• PROBLEM DETAILS
In this exercise, restate the listing word for word.

• EXERCISE MATERIALS

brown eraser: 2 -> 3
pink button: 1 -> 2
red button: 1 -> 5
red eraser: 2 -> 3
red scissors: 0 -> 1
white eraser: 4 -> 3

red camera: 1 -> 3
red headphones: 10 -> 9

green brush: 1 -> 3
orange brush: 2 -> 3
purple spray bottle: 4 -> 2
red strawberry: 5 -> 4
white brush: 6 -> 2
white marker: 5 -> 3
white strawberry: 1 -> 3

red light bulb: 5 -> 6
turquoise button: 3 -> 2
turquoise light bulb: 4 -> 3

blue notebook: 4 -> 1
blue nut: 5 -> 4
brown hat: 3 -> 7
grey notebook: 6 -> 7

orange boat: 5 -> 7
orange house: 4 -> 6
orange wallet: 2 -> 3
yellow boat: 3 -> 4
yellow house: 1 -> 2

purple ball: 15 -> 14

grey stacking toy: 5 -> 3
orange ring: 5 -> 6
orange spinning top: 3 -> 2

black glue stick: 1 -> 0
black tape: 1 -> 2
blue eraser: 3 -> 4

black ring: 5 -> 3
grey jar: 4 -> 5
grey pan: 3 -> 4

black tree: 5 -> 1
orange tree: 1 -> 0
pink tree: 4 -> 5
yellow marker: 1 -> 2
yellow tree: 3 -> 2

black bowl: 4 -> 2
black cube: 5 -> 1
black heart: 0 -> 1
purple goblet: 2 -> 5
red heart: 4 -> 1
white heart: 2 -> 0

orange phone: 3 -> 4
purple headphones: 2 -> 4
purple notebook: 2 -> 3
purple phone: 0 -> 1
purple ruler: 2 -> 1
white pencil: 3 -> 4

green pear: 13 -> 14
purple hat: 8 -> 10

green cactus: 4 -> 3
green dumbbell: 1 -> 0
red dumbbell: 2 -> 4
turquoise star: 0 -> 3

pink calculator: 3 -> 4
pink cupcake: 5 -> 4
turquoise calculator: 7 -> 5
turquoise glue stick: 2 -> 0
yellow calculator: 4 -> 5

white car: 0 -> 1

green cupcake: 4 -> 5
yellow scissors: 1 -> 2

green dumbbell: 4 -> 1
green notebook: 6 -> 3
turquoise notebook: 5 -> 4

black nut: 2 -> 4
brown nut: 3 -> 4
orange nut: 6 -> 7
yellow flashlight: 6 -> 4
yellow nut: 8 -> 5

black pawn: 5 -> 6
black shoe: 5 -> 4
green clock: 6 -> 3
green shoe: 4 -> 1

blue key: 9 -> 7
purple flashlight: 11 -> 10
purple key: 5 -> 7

• ANSWER TO THE PROBLEM
brown eraser: 2 -> 3
pink button: 1 -> 2
red button: 1 -> 5
red eraser: 2 -> 3
red scissors: 0 -> 1
white eraser: 4 -> 3

red camera: 1 -> 3
red headphones: 10 -> 9

green brush: 1 -> 3
orange brush: 2 -> 3
purple spray bottle: 4 -> 2
red strawberry: 5 -> 4
white brush: 6 -> 2
white marker: 5 -> 3
white strawberry: 1 -> 3

red light bulb: 5 -> 6
turquoise button: 3 -> 2
turquoise light bulb: 4 -> 3

blue notebook: 4 -> 1
blue nut: 5 -> 4
brown hat: 3 -> 7
grey notebook: 6 -> 7

orange boat: 5 -> 7
orange house: 4 -> 6
orange wallet: 2 -> 3
yellow boat: 3 -> 4
yellow house: 1 -> 2

purple ball: 15 -> 14

grey stacking toy: 5 -> 3
orange ring: 5 -> 6
orange spinning top: 3 -> 2

black glue stick: 1 -> 0
black tape: 1 -> 2
blue eraser: 3 -> 4

black ring: 5 -> 3
grey jar: 4 -> 5
grey pan: 3 -> 4

black tree: 5 -> 1
orange tree: 1 -> 0
pink tree: 4 -> 5
yellow marker: 1 -> 2
yellow tree: 3 -> 2

black bowl: 4 -> 2
black cube: 5 -> 1
black heart: 0 -> 1
purple goblet: 2 -> 5
red heart: 4 -> 1
white heart: 2 -> 0

orange phone: 3 -> 4
purple headphones: 2 -> 4
purple notebook: 2 -> 3
purple phone: 0 -> 1
purple ruler: 2 -> 1
white pencil: 3 -> 4

green pear: 13 -> 14
purple hat: 8 -> 10

green cactus: 4 -> 3
green dumbbell: 1 -> 0
red dumbbell: 2 -> 4
turquoise star: 0 -> 3

pink calculator: 3 -> 4
pink cupcake: 5 -> 4
turquoise calculator: 7 -> 5
turquoise glue stick: 2 -> 0
yellow calculator: 4 -> 5

white car: 0 -> 1

green cupcake: 4 -> 5
yellow scissors: 1 -> 2

green dumbbell: 4 -> 1
green notebook: 6 -> 3
turquoise notebook: 5 -> 4

black nut: 2 -> 4
brown nut: 3 -> 4
orange nut: 6 -> 7
yellow flashlight: 6 -> 4
yellow nut: 8 -> 5

black pawn: 5 -> 6
black shoe: 5 -> 4
green clock: 6 -> 3
green shoe: 4 -> 1

blue key: 9 -> 7
purple flashlight: 11 -> 10
purple key: 5 -> 7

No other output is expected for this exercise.